### [Problem requirements]
Your answer should be the exact lines of the records, starting with the one containing "orange brick J10" and running to the end.

### [Material provided]
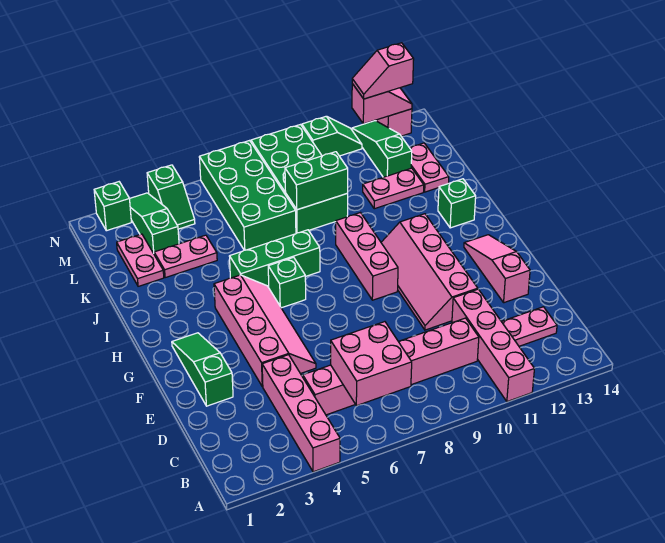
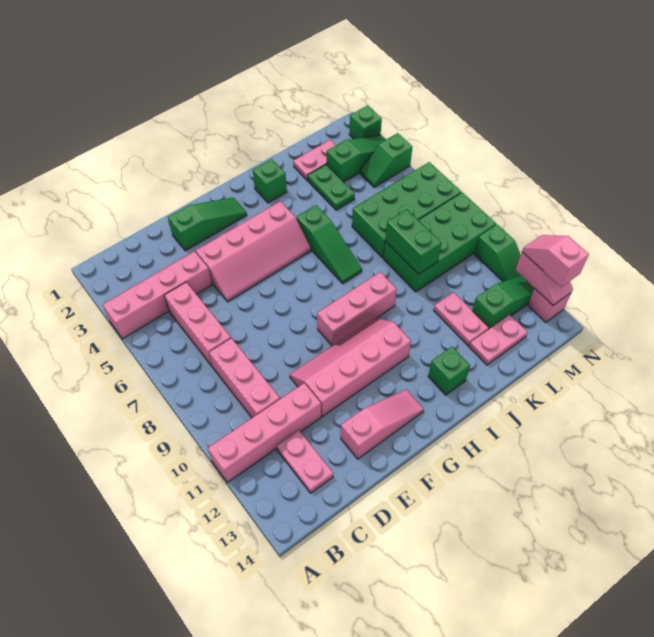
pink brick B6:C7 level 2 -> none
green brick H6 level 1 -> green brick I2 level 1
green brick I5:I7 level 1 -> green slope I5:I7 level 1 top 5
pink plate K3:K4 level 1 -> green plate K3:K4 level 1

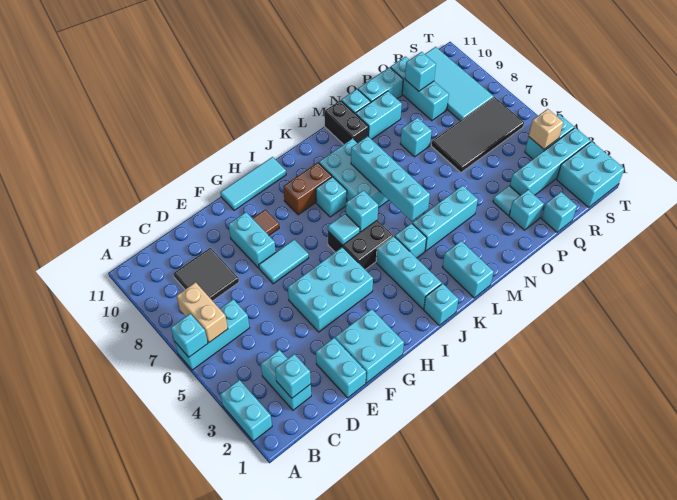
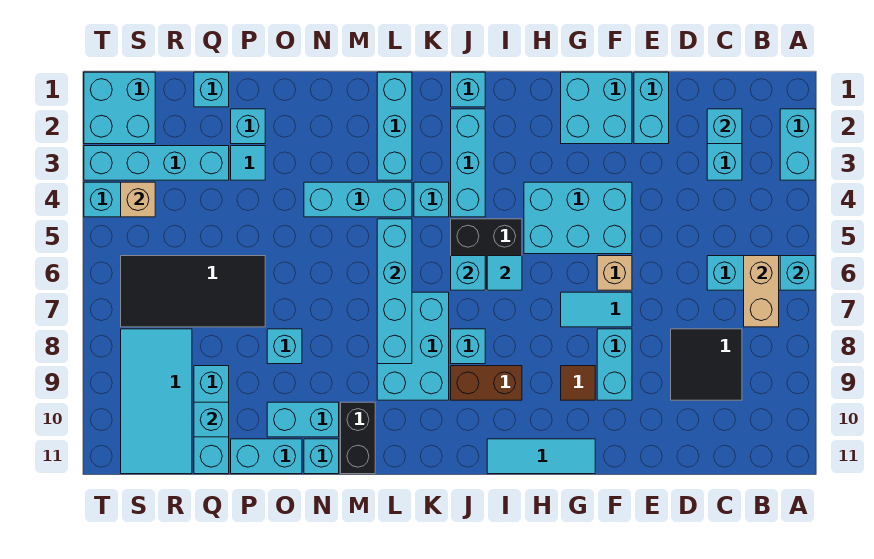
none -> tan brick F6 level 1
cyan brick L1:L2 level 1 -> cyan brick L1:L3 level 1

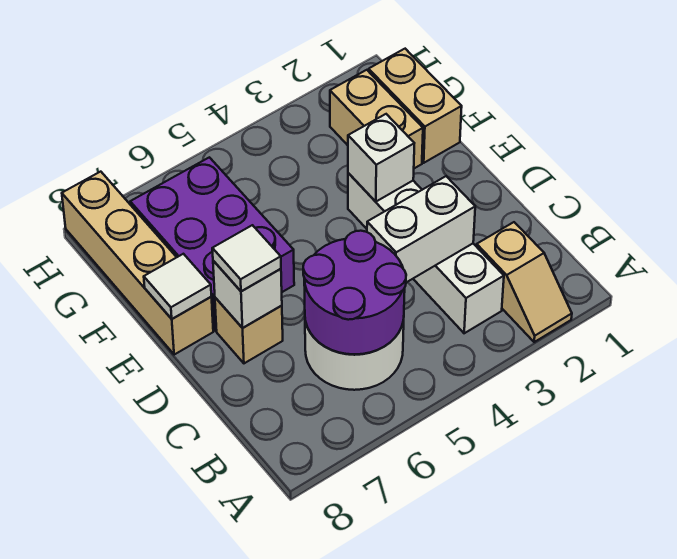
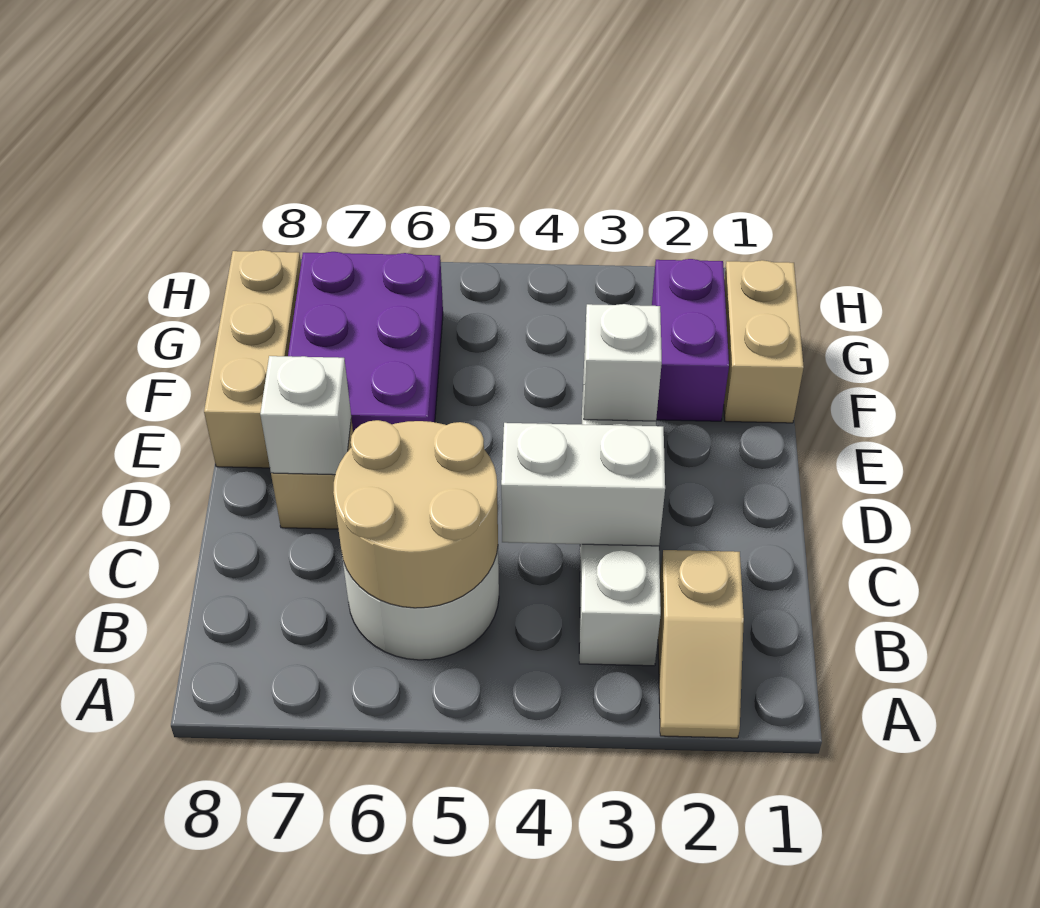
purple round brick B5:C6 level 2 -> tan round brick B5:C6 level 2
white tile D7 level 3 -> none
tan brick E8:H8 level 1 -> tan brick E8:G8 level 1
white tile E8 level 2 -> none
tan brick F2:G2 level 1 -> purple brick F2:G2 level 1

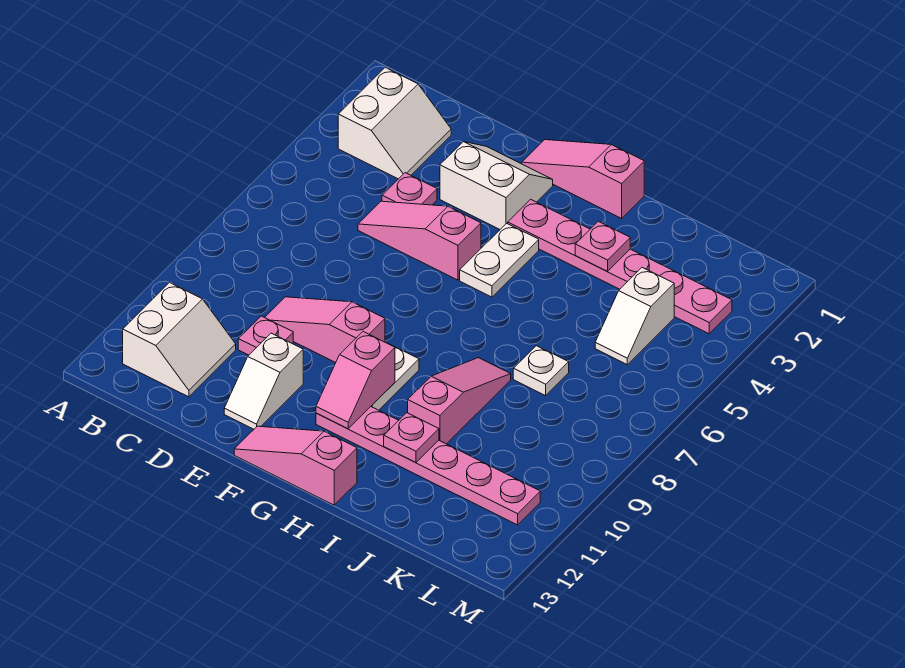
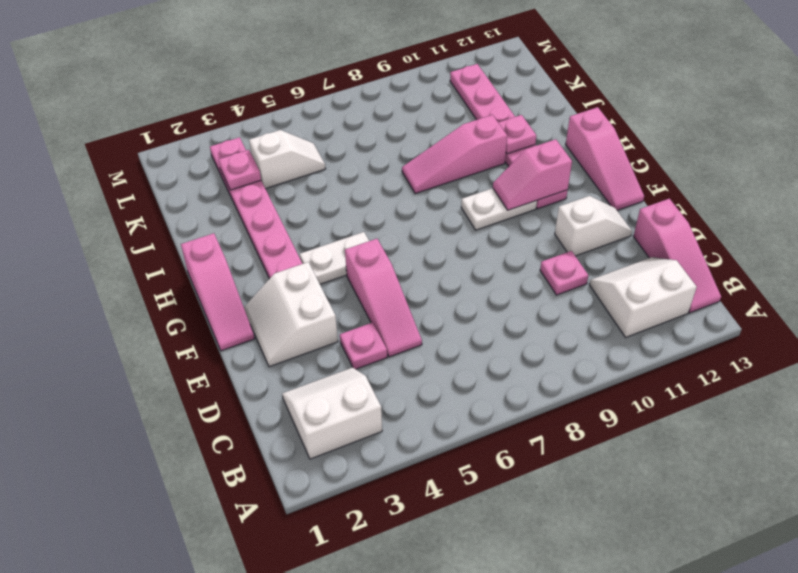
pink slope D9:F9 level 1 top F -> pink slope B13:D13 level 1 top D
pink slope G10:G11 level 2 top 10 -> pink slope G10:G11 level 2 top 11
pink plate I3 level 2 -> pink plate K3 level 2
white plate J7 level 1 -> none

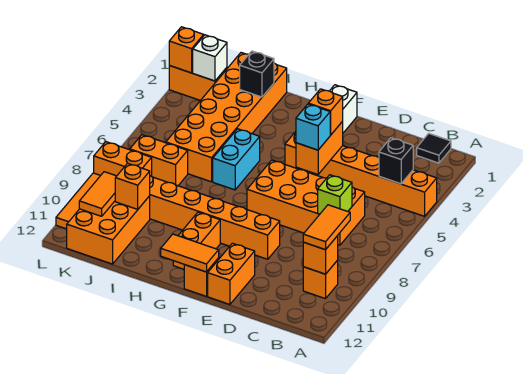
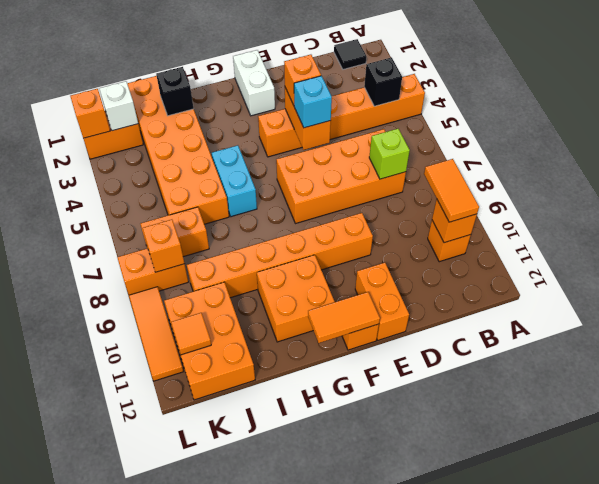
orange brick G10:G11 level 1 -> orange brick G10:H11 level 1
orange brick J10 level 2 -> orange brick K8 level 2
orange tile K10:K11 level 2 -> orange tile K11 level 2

### [Written solution]
orange brick J10 level 2 -> orange brick K8 level 2
orange tile K10:K11 level 2 -> orange tile K11 level 2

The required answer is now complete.